--- Data for analysis ---
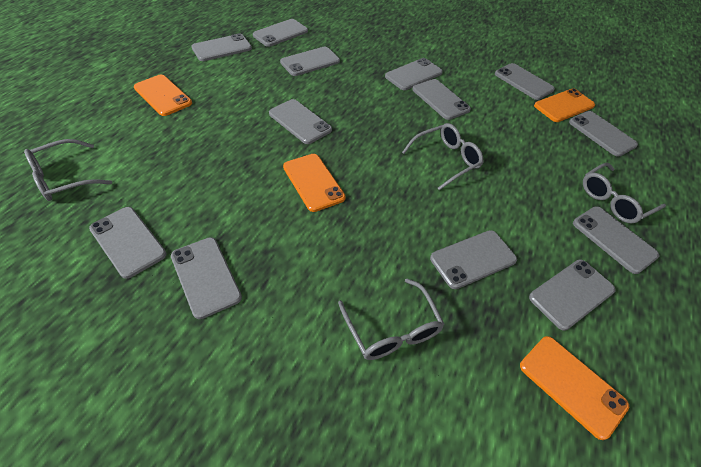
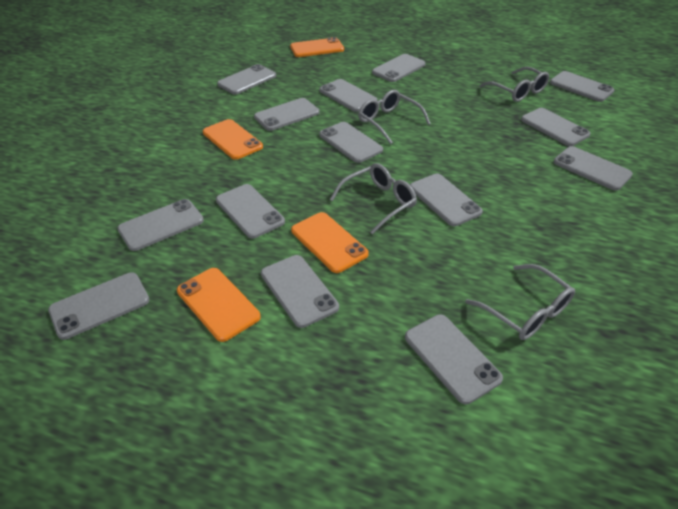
grey phone: 13 -> 14

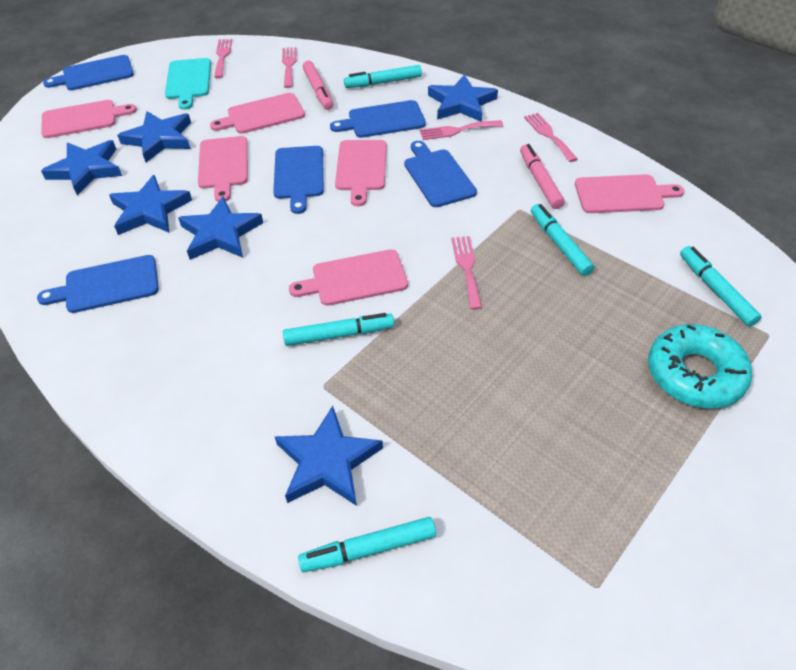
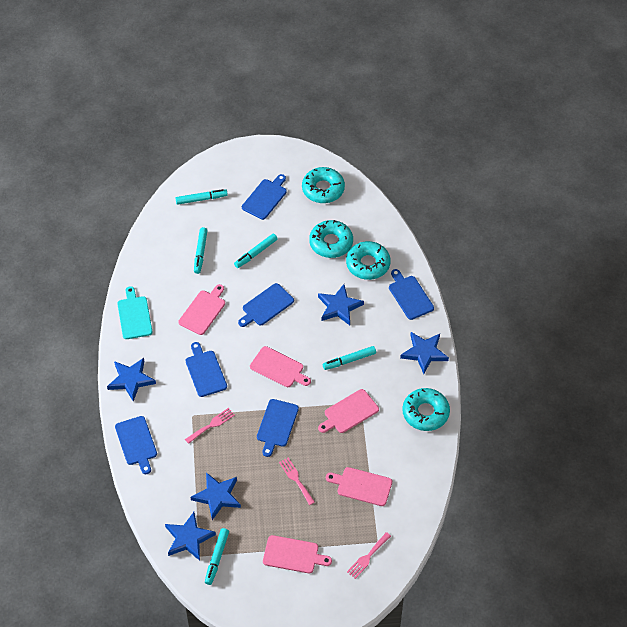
blue cutting board: 5 -> 6
blue star: 6 -> 5
pink cutting board: 6 -> 5
pink fork: 5 -> 3
pink marker: 2 -> 0
turquoise donut: 1 -> 4

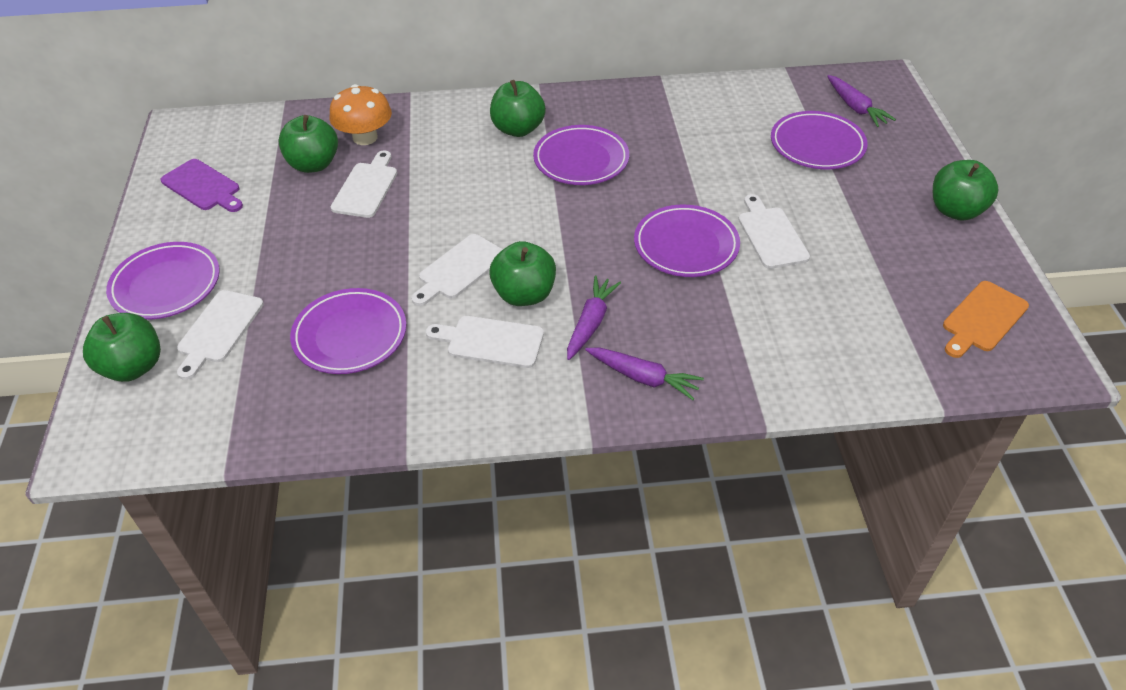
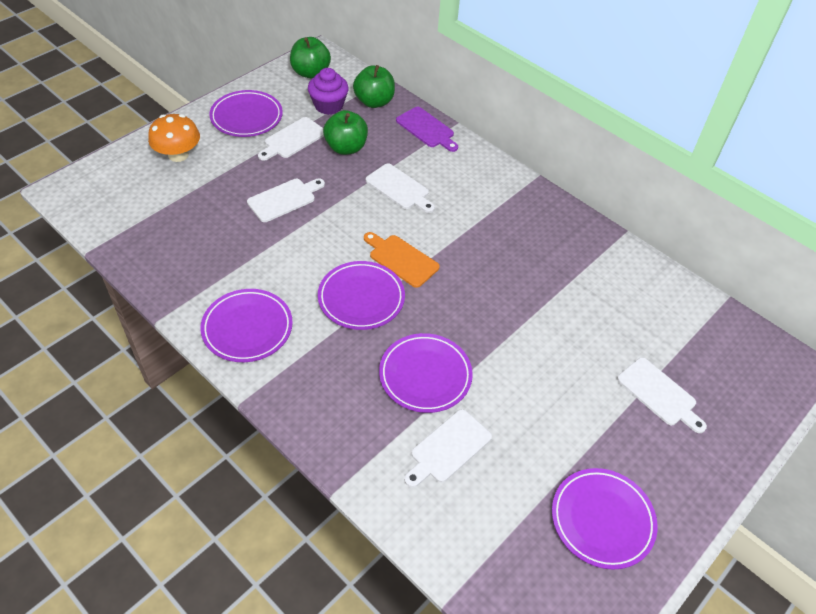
green apple: 5 -> 3
purple carrot: 3 -> 0
purple cupcake: 0 -> 1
---
> _Task to complete_
Please return each line of the listing exactly as written, excluding the images.

> _Output for this task_
grey phone: 13 -> 14

blue cutting board: 5 -> 6
blue star: 6 -> 5
pink cutting board: 6 -> 5
pink fork: 5 -> 3
pink marker: 2 -> 0
turquoise donut: 1 -> 4

green apple: 5 -> 3
purple carrot: 3 -> 0
purple cupcake: 0 -> 1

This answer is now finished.